→ **THE TASK**
Give again every line from the one with "(125, 338) = (661, 177): green" through the last line of the data, exactly, and leave out the lines before it.

→ **PROVIDED MATERIAL**
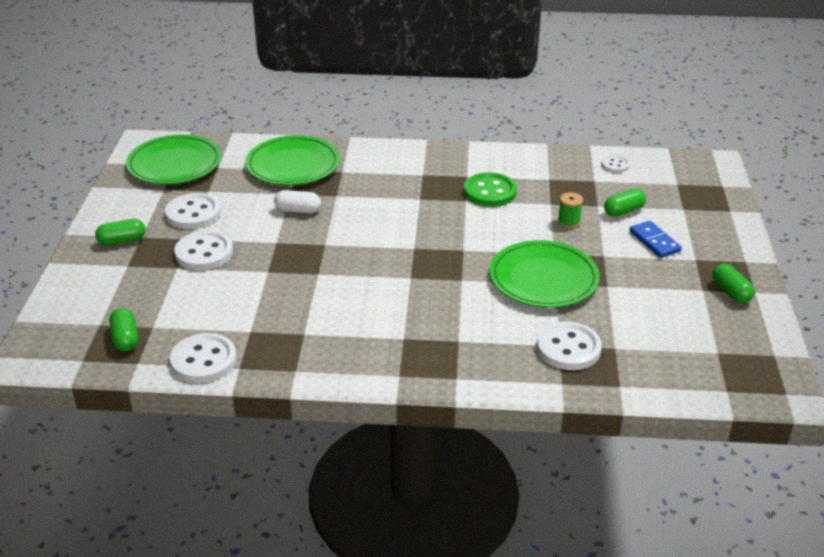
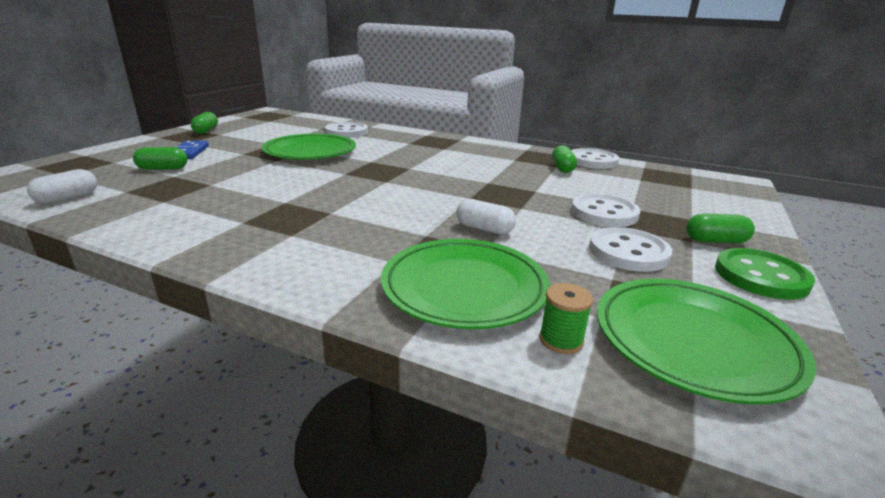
camera: 160 degrees left, 10 degrees down
(125, 338) = (661, 177): green capsule -> green capsule (562, 168)
(490, 192) = (247, 203): green button -> green button (761, 276)
(569, 222) = (224, 171): green spool -> green spool (561, 340)
(615, 165) = (67, 198): white button -> white capsule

→ **RESPONSE TO THE EXERCISE**
(125, 338) = (661, 177): green capsule -> green capsule (562, 168)
(490, 192) = (247, 203): green button -> green button (761, 276)
(569, 222) = (224, 171): green spool -> green spool (561, 340)
(615, 165) = (67, 198): white button -> white capsule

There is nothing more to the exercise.